Scan the lines below for "moved" and copy the matches.

[SUPPLIED INFORMATION Boundary: Start]

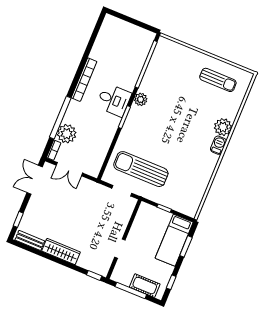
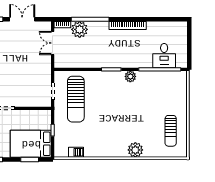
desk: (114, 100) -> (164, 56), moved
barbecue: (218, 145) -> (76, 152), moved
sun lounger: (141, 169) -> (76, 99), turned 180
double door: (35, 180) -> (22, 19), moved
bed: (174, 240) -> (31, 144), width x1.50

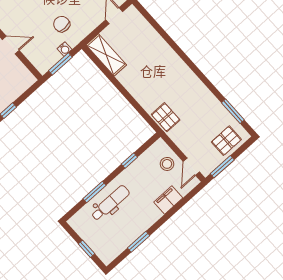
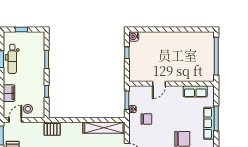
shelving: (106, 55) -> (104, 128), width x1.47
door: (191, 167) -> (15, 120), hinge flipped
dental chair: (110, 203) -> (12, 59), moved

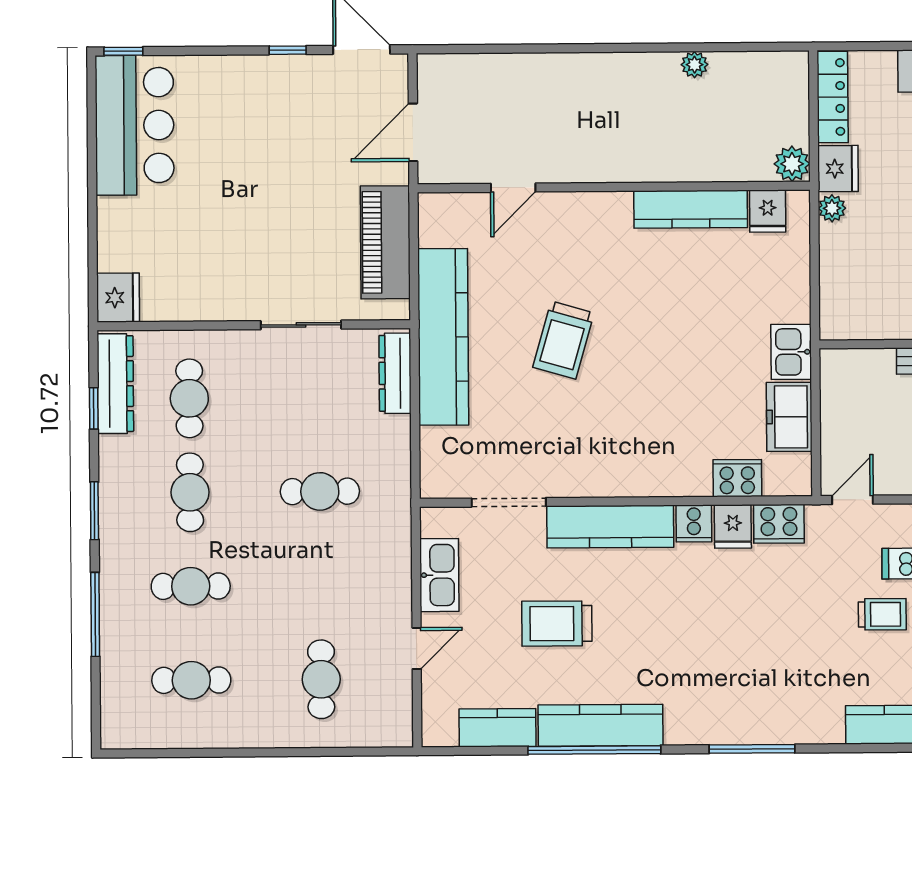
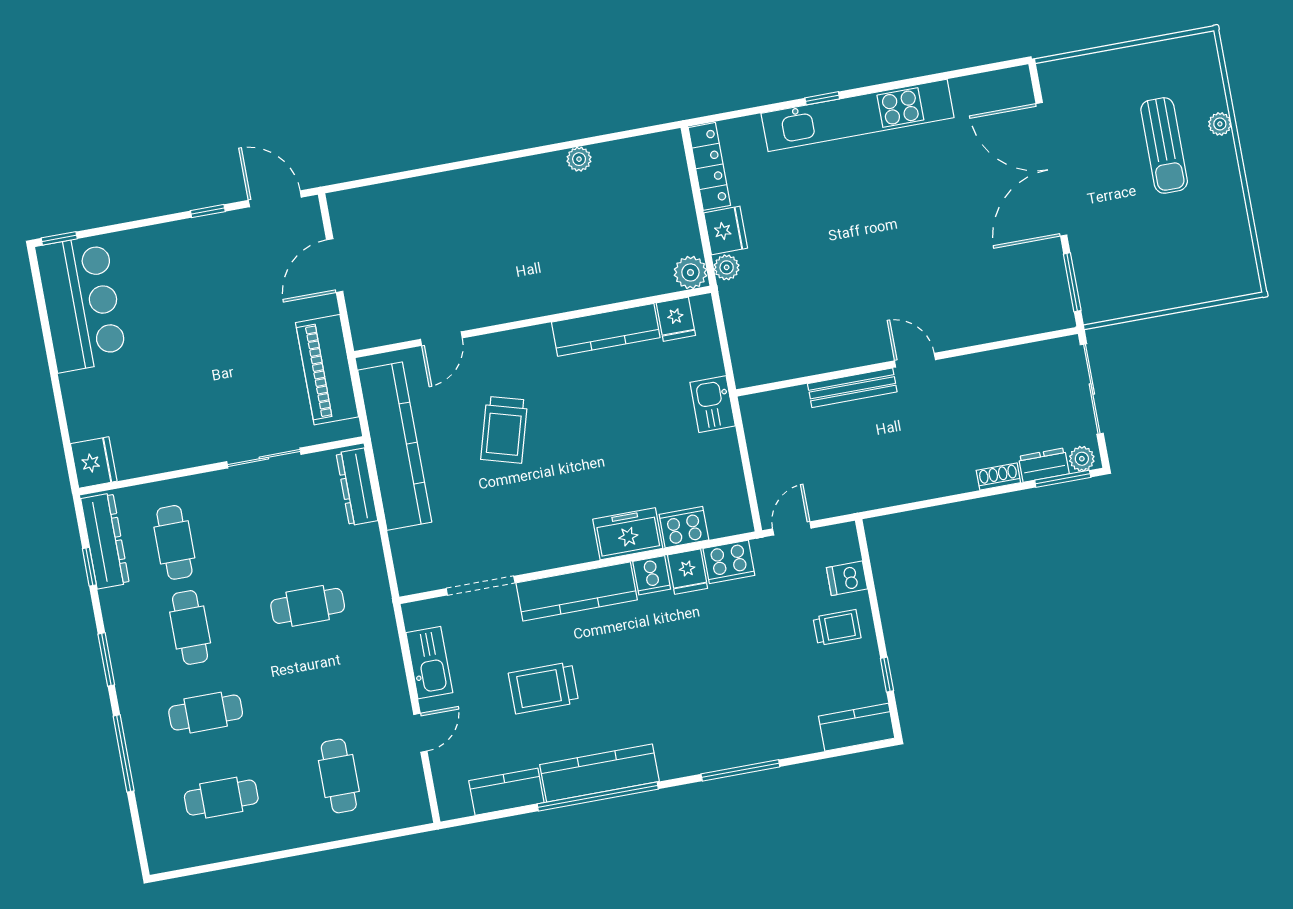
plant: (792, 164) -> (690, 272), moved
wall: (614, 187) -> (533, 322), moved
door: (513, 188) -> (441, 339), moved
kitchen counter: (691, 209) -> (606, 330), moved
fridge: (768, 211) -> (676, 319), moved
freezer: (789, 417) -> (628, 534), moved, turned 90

[SUPPLIED INFORMATION Boundary: End]

### RESPONSE TO THE EXERCISE
desk: (114, 100) -> (164, 56), moved
barbecue: (218, 145) -> (76, 152), moved
double door: (35, 180) -> (22, 19), moved
dental chair: (110, 203) -> (12, 59), moved
plant: (792, 164) -> (690, 272), moved
wall: (614, 187) -> (533, 322), moved
door: (513, 188) -> (441, 339), moved
kitchen counter: (691, 209) -> (606, 330), moved
fridge: (768, 211) -> (676, 319), moved
freezer: (789, 417) -> (628, 534), moved, turned 90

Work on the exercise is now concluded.